___ Record list

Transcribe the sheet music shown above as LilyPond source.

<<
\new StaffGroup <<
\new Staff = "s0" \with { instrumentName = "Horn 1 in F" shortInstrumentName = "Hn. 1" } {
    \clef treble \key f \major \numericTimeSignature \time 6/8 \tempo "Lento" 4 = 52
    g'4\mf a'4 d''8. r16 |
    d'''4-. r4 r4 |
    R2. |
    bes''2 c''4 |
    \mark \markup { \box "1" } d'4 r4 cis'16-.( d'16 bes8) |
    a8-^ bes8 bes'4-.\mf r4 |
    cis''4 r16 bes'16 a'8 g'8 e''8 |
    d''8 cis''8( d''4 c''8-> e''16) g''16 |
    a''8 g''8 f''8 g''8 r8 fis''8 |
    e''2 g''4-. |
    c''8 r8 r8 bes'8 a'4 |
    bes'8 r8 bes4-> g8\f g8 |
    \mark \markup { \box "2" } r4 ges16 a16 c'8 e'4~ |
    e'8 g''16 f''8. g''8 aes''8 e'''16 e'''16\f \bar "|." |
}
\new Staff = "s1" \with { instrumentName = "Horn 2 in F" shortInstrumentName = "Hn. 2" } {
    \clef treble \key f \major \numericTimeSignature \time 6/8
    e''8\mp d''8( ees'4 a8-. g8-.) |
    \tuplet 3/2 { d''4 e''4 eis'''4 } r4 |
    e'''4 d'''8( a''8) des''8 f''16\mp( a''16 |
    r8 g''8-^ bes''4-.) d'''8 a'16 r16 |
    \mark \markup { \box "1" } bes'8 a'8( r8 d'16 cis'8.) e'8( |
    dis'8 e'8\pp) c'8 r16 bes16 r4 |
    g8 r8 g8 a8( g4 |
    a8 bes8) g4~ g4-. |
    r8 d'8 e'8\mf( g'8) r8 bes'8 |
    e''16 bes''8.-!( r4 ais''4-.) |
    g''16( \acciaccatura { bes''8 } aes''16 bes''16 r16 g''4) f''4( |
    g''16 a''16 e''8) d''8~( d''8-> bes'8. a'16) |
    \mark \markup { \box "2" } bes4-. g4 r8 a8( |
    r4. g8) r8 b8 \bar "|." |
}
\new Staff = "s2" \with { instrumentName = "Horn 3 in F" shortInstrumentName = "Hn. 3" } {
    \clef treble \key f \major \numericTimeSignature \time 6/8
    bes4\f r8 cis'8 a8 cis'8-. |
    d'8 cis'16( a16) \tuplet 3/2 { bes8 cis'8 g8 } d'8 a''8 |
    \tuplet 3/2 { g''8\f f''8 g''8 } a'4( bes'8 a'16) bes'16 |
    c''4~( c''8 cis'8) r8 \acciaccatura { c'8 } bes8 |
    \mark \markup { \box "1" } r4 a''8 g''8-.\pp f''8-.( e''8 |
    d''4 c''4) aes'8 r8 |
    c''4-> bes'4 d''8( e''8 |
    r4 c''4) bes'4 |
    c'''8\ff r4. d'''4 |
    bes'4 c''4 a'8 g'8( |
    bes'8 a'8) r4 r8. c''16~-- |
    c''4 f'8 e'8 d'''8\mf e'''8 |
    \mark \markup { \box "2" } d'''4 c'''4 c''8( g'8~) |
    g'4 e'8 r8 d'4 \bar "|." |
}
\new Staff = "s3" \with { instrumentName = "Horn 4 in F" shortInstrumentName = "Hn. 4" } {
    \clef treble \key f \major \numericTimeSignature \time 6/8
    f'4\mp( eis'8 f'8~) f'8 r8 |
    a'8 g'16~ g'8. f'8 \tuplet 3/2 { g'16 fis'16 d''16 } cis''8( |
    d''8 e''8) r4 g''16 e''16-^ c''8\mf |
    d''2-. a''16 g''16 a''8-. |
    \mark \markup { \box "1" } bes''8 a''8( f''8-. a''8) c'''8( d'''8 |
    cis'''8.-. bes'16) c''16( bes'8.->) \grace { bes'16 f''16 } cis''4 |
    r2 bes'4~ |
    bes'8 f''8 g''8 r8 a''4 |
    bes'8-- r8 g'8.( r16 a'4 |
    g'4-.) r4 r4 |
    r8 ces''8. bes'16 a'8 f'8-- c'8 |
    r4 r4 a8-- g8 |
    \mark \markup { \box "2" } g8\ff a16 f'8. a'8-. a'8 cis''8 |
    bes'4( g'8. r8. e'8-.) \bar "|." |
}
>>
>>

______

§ **Aim**
Identify every line in the items above that contains the string "Horn", and copy each of those lines in full.

§ **Right answer**
\new Staff = "s0" \with { instrumentName = "Horn 1 in F" shortInstrumentName = "Hn. 1" } {
\new Staff = "s1" \with { instrumentName = "Horn 2 in F" shortInstrumentName = "Hn. 2" } {
\new Staff = "s2" \with { instrumentName = "Horn 3 in F" shortInstrumentName = "Hn. 3" } {
\new Staff = "s3" \with { instrumentName = "Horn 4 in F" shortInstrumentName = "Hn. 4" } {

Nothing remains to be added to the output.